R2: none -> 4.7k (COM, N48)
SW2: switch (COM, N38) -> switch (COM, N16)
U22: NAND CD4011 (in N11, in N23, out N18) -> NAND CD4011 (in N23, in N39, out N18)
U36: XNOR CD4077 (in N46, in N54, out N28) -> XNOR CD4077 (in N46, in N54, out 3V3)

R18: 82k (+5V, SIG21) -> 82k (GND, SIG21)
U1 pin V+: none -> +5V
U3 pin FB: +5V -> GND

-=-=-

▶ **PROBLEM TO SOLVE**
From the first line to the last, return the material exactly.

▶ **EXERCISE RESPONSE**
R2: none -> 4.7k (COM, N48)
SW2: switch (COM, N38) -> switch (COM, N16)
U22: NAND CD4011 (in N11, in N23, out N18) -> NAND CD4011 (in N23, in N39, out N18)
U36: XNOR CD4077 (in N46, in N54, out N28) -> XNOR CD4077 (in N46, in N54, out 3V3)

R18: 82k (+5V, SIG21) -> 82k (GND, SIG21)
U1 pin V+: none -> +5V
U3 pin FB: +5V -> GND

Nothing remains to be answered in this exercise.